BEGIN

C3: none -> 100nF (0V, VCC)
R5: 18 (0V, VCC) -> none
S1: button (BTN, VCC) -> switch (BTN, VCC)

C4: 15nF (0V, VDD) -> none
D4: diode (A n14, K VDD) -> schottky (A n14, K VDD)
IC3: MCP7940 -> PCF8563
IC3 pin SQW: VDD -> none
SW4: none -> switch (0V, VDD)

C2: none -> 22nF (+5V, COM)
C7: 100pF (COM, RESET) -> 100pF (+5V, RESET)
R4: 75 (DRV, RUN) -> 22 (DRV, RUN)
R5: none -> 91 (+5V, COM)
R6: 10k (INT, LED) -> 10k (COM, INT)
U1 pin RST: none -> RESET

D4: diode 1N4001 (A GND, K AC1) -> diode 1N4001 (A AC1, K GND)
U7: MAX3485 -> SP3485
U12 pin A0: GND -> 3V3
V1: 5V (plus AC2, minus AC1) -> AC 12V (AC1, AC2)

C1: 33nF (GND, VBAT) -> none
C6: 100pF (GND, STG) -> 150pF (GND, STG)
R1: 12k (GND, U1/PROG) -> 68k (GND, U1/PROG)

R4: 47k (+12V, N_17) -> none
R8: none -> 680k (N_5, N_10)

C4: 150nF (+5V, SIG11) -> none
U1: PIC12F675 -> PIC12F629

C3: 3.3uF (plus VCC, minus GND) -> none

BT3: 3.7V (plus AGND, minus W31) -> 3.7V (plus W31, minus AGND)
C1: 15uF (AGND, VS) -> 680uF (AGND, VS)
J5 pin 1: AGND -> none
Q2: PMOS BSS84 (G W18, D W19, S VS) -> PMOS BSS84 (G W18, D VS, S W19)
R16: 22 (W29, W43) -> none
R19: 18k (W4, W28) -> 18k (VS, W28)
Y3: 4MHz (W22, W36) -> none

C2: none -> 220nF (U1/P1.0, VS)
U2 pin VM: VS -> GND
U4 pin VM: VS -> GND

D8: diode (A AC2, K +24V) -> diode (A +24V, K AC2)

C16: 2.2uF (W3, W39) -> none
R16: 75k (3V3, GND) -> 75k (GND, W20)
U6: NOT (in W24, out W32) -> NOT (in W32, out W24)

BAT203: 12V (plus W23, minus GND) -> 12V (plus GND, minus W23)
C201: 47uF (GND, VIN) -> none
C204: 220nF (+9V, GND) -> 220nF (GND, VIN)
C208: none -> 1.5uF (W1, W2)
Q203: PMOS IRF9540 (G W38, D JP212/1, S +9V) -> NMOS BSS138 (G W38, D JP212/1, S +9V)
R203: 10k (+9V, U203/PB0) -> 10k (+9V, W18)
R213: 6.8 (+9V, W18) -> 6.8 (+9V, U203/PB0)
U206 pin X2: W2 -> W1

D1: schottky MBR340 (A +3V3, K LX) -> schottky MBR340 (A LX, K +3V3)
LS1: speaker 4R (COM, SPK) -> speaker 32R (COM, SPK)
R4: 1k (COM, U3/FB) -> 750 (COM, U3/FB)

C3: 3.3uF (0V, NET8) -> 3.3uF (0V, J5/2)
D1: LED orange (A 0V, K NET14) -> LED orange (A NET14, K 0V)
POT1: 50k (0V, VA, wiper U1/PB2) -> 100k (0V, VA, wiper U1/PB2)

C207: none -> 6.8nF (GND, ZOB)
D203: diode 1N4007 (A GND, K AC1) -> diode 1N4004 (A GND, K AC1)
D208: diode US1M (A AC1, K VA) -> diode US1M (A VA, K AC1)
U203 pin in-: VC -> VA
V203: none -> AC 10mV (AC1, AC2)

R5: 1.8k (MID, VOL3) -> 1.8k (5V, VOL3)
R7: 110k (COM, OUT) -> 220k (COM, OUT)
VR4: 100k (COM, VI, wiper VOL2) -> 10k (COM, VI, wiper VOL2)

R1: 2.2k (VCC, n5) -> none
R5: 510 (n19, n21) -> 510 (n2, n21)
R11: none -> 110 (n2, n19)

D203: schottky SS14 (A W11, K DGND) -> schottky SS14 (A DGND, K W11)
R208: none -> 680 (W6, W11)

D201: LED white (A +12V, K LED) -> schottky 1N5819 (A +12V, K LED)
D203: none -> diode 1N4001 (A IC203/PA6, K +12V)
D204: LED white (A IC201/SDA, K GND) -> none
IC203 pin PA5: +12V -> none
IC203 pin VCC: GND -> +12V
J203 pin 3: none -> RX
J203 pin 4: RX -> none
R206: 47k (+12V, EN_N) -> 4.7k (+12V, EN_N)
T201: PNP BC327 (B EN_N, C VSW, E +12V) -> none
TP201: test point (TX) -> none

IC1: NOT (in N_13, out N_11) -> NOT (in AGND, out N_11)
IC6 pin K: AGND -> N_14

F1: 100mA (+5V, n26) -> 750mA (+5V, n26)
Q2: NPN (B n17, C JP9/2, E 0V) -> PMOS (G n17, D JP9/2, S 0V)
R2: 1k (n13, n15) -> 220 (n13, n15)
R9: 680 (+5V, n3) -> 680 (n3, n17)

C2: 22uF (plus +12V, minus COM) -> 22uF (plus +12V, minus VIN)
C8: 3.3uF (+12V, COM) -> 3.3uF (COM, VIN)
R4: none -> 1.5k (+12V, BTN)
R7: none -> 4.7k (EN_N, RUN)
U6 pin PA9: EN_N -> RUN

END

**Activity**
Beginning at the line above that contains "F1: 100mA (+5V, n26) -> 750mA (+5V, n26)", return each line exactly through the line that contains "C2: 22uF (plus", and no others.

**Exercise result**
F1: 100mA (+5V, n26) -> 750mA (+5V, n26)
Q2: NPN (B n17, C JP9/2, E 0V) -> PMOS (G n17, D JP9/2, S 0V)
R2: 1k (n13, n15) -> 220 (n13, n15)
R9: 680 (+5V, n3) -> 680 (n3, n17)

C2: 22uF (plus +12V, minus COM) -> 22uF (plus +12V, minus VIN)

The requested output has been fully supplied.